**Dataset content**.
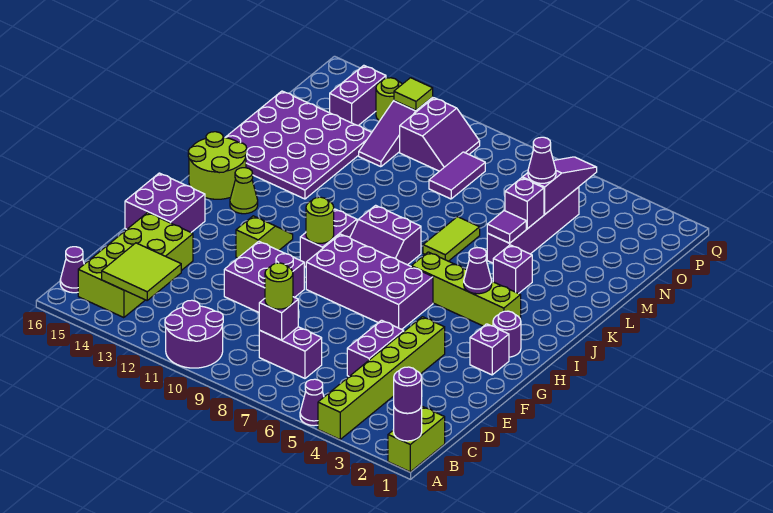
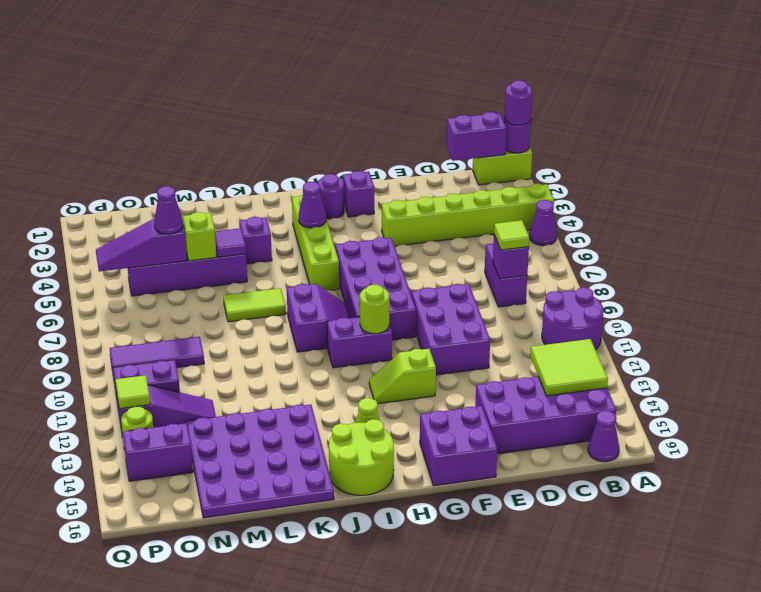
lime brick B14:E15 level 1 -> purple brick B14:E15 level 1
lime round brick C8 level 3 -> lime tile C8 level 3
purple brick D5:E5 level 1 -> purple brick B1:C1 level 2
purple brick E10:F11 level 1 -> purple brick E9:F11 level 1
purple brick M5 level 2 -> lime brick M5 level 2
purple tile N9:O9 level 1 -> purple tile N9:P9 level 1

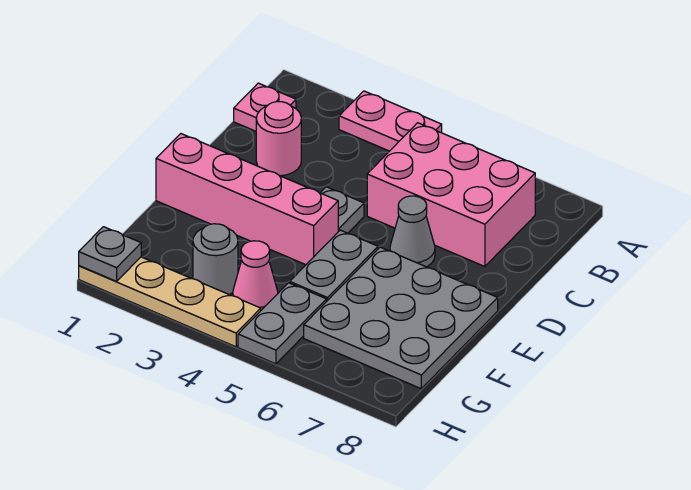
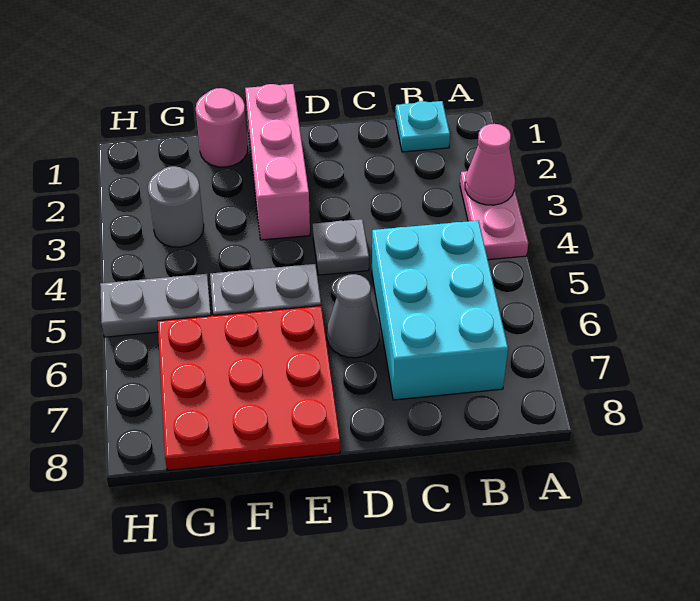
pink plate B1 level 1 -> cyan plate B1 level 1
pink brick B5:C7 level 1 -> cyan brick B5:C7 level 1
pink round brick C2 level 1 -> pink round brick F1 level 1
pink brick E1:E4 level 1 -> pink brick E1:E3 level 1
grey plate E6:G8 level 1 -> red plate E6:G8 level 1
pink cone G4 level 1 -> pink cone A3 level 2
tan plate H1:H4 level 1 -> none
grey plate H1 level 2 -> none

**Your instructions**. The word "brick" appears in some of the lines above. Copy those lines.

**Reply to the exercise**.
lime brick B14:E15 level 1 -> purple brick B14:E15 level 1
lime round brick C8 level 3 -> lime tile C8 level 3
purple brick D5:E5 level 1 -> purple brick B1:C1 level 2
purple brick E10:F11 level 1 -> purple brick E9:F11 level 1
purple brick M5 level 2 -> lime brick M5 level 2
pink brick B5:C7 level 1 -> cyan brick B5:C7 level 1
pink round brick C2 level 1 -> pink round brick F1 level 1
pink brick E1:E4 level 1 -> pink brick E1:E3 level 1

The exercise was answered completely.